[Saved data entries]
# # # #
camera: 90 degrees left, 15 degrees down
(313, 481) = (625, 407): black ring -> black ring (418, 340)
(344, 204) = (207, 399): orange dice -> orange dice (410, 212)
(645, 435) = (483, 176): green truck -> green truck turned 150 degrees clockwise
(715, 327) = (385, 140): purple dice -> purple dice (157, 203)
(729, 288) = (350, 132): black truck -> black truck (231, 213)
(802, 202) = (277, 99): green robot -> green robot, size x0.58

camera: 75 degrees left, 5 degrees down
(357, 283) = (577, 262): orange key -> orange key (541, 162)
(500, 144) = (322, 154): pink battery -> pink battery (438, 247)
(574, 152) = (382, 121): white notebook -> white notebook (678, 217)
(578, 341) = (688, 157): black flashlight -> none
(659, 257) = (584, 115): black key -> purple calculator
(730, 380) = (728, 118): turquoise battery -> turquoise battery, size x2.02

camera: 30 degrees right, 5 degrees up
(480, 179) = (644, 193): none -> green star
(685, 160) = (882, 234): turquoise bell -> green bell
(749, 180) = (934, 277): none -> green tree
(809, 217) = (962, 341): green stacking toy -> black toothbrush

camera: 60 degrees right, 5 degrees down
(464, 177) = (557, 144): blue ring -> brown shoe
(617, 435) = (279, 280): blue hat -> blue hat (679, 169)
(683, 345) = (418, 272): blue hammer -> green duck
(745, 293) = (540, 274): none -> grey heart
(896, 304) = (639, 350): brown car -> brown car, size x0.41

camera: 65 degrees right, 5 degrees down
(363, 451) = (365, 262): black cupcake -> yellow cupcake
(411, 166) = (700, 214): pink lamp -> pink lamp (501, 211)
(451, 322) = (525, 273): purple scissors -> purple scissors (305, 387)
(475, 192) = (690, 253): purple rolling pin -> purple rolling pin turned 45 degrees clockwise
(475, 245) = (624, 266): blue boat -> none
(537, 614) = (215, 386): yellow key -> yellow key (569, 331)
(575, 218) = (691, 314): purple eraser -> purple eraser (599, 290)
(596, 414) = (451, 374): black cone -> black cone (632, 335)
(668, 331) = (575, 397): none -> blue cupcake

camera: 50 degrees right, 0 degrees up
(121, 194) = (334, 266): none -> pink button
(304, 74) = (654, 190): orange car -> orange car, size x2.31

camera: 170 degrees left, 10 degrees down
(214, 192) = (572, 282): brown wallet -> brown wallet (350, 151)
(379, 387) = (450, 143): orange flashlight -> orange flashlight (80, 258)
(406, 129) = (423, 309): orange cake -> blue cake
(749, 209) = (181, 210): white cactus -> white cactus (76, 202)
# # # #
- **How to complete this task**
Reading through the records above, report each line in which the string "left" is found.

- **Output for this exercise**
camera: 90 degrees left, 15 degrees down
camera: 75 degrees left, 5 degrees down
camera: 170 degrees left, 10 degrees down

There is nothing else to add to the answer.